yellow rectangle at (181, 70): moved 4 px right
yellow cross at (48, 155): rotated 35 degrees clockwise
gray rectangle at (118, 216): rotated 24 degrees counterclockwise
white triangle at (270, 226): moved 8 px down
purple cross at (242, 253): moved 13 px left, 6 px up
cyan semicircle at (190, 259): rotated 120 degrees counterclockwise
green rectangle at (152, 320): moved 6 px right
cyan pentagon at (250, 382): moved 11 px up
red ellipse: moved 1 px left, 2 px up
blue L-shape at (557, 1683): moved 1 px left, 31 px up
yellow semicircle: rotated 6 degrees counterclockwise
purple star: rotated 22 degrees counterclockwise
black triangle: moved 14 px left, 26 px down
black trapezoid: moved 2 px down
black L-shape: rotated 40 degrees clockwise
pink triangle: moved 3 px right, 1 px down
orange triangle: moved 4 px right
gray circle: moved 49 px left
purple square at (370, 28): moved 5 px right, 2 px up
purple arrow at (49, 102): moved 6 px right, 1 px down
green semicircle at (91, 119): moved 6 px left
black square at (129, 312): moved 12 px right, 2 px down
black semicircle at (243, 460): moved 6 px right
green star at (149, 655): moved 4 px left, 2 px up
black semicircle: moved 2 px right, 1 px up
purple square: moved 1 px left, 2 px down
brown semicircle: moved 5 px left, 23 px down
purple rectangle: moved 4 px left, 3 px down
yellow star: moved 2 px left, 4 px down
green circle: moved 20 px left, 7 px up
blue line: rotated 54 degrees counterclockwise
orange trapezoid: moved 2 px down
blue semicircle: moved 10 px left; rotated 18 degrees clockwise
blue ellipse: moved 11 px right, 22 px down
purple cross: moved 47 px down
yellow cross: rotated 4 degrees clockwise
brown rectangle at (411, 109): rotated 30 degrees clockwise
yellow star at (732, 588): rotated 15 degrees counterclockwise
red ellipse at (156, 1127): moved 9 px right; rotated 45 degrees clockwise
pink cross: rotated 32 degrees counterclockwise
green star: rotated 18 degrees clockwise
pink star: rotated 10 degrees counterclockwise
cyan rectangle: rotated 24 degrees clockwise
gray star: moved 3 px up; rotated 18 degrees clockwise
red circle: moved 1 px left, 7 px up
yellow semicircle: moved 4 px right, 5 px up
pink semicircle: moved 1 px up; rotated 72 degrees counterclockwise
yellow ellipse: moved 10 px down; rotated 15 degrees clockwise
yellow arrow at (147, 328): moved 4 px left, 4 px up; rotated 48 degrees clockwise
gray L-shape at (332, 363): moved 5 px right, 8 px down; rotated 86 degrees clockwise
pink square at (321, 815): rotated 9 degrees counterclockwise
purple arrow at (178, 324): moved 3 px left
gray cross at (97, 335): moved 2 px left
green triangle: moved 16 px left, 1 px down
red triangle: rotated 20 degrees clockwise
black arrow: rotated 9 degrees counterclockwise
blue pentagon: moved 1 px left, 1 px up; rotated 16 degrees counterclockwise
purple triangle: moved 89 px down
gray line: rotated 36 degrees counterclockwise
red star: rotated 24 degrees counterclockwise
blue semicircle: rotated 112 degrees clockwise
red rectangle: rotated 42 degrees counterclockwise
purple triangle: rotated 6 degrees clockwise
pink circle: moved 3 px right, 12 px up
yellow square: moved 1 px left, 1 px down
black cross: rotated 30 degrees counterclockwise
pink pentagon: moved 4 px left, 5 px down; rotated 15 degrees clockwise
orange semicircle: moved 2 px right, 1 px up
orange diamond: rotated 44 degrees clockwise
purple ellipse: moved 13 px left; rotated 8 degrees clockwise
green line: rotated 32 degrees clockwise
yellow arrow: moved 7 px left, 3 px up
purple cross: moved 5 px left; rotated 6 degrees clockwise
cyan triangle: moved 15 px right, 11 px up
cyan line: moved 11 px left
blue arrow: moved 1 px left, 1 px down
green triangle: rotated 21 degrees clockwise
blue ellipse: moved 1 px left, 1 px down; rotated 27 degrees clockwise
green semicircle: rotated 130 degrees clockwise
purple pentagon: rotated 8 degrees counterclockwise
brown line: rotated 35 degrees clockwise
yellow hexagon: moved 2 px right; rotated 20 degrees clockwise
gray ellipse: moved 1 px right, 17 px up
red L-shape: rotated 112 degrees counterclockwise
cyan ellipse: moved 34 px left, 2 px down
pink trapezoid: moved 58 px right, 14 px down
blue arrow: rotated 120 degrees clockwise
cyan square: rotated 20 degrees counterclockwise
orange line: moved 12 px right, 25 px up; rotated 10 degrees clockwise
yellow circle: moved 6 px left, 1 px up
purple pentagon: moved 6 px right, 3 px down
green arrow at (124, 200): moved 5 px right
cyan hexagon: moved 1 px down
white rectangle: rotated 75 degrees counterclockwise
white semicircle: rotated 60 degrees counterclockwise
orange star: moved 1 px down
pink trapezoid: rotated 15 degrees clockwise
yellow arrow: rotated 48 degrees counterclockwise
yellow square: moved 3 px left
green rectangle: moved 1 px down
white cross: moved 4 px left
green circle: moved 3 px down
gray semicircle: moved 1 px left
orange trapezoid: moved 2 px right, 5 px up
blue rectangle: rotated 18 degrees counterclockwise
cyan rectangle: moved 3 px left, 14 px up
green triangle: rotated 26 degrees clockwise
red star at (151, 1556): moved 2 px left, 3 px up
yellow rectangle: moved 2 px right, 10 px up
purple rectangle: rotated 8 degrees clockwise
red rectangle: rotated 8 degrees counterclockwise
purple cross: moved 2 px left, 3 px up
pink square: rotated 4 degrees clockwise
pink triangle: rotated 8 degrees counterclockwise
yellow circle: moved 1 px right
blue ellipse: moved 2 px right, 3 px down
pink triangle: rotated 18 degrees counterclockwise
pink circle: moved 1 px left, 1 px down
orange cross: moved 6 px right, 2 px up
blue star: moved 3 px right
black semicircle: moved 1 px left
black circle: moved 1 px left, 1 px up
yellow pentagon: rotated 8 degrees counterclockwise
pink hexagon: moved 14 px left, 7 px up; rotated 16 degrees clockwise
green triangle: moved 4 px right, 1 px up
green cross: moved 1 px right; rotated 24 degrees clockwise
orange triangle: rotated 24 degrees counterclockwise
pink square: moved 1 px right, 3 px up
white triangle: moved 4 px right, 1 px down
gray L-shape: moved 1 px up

════════════════════

The problem:
Reproduce the data from its first line through the line containing "brown semicircle: moved 5 px left, 23 px down", including both of those lines.

Answer below:
yellow rectangle at (181, 70): moved 4 px right
yellow cross at (48, 155): rotated 35 degrees clockwise
gray rectangle at (118, 216): rotated 24 degrees counterclockwise
white triangle at (270, 226): moved 8 px down
purple cross at (242, 253): moved 13 px left, 6 px up
cyan semicircle at (190, 259): rotated 120 degrees counterclockwise
green rectangle at (152, 320): moved 6 px right
cyan pentagon at (250, 382): moved 11 px up
red ellipse: moved 1 px left, 2 px up
blue L-shape at (557, 1683): moved 1 px left, 31 px up
yellow semicircle: rotated 6 degrees counterclockwise
purple star: rotated 22 degrees counterclockwise
black triangle: moved 14 px left, 26 px down
black trapezoid: moved 2 px down
black L-shape: rotated 40 degrees clockwise
pink triangle: moved 3 px right, 1 px down
orange triangle: moved 4 px right
gray circle: moved 49 px left
purple square at (370, 28): moved 5 px right, 2 px up
purple arrow at (49, 102): moved 6 px right, 1 px down
green semicircle at (91, 119): moved 6 px left
black square at (129, 312): moved 12 px right, 2 px down
black semicircle at (243, 460): moved 6 px right
green star at (149, 655): moved 4 px left, 2 px up
black semicircle: moved 2 px right, 1 px up
purple square: moved 1 px left, 2 px down
brown semicircle: moved 5 px left, 23 px down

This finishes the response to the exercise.